[Start of Attachment]

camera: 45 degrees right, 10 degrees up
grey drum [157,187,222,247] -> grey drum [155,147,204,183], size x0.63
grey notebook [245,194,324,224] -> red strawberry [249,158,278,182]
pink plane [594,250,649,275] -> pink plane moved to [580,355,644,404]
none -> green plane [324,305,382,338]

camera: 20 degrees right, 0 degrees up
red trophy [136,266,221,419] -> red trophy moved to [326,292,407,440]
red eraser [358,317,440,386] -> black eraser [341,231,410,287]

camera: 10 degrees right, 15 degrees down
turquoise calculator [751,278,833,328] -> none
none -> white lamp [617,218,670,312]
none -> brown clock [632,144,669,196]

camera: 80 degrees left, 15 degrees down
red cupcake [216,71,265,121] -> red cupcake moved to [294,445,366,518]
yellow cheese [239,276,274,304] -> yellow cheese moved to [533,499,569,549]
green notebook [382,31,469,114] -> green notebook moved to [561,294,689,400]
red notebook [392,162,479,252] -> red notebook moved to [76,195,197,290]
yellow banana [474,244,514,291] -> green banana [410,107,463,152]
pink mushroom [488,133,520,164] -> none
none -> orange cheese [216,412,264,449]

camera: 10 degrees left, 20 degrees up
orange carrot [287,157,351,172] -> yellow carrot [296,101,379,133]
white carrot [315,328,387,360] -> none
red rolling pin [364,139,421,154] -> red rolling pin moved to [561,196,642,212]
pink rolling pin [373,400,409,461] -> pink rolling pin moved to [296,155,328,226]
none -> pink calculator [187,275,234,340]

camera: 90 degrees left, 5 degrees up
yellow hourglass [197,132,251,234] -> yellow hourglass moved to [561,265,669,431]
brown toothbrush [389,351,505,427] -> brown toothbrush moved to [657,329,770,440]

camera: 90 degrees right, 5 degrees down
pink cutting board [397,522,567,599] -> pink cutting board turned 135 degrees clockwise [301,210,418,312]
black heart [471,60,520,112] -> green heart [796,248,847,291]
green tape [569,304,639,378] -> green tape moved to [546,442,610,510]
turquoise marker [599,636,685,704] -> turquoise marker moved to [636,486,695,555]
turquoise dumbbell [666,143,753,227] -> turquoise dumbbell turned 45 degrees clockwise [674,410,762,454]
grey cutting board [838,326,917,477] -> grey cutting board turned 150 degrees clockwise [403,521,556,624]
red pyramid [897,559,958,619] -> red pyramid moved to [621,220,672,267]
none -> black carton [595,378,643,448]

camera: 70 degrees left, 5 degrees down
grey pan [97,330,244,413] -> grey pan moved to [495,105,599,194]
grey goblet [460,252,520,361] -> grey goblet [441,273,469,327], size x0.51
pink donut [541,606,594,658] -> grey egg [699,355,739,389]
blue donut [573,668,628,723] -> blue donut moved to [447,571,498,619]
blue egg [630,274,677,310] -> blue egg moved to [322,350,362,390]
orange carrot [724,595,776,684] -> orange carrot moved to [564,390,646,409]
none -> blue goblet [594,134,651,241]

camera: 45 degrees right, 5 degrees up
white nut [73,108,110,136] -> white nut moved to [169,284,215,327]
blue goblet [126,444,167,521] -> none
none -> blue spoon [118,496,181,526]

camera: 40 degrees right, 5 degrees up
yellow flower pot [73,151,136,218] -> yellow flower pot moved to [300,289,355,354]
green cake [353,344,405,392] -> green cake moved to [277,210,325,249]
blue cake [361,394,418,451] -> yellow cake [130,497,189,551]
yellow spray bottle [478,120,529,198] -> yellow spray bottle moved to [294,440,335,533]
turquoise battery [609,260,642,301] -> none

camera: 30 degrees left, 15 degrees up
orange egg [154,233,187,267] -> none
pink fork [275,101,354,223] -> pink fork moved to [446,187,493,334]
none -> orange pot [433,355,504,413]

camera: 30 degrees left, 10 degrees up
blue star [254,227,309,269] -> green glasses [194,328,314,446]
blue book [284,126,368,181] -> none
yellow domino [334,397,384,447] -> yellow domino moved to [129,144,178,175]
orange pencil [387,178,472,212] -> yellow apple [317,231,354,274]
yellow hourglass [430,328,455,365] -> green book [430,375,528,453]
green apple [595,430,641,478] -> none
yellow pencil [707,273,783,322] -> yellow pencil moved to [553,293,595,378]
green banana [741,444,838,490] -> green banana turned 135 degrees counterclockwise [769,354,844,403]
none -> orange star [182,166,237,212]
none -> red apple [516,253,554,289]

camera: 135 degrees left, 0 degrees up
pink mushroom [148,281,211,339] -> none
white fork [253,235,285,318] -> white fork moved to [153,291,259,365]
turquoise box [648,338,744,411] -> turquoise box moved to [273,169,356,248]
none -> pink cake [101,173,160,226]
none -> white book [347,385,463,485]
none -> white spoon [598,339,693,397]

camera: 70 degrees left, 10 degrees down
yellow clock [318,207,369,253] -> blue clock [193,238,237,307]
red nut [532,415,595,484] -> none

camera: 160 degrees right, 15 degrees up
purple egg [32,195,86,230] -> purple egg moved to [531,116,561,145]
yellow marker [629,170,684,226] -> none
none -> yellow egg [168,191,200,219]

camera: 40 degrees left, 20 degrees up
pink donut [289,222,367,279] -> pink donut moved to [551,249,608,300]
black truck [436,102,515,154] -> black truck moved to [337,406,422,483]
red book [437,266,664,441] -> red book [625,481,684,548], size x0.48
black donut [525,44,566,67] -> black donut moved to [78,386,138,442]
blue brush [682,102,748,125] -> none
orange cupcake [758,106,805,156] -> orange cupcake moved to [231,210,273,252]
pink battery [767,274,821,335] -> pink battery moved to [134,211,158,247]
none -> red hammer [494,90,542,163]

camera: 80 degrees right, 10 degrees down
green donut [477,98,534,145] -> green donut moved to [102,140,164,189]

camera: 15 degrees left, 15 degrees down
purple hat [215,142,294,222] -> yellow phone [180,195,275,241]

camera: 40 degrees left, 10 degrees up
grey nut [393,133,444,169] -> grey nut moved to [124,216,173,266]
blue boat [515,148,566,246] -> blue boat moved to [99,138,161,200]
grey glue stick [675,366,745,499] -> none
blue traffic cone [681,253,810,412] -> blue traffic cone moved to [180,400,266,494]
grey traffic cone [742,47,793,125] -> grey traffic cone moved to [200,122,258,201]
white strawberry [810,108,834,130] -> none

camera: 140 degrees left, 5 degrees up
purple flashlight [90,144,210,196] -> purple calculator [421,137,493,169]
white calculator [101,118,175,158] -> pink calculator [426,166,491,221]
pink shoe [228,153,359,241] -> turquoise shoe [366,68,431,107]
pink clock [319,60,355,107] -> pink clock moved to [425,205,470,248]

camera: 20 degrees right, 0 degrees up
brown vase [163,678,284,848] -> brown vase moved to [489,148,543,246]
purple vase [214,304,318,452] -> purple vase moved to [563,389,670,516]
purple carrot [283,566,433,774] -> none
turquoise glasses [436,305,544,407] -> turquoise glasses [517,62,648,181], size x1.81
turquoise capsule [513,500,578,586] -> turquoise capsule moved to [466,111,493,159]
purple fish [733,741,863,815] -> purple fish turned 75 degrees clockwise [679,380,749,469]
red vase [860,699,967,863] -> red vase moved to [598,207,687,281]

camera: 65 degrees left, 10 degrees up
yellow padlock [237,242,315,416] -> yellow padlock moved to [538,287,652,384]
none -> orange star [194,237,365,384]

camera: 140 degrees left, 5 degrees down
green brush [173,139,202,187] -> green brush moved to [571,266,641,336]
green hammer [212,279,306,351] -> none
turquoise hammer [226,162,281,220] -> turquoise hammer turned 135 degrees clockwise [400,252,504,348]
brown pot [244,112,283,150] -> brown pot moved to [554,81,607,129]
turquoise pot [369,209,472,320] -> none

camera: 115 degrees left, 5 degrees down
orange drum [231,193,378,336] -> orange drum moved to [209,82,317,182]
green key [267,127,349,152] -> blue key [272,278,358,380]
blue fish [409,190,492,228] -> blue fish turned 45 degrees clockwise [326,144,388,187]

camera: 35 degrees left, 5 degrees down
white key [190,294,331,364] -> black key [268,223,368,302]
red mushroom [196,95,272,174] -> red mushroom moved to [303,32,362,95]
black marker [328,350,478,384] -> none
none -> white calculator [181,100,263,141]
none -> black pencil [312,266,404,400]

[End of Attachment]

* [ACTIVITY]:
Scanning the data above, copy out every line where "traffic" is found.

* [ANSWER TO THIS TASK]:
blue traffic cone [681,253,810,412] -> blue traffic cone moved to [180,400,266,494]
grey traffic cone [742,47,793,125] -> grey traffic cone moved to [200,122,258,201]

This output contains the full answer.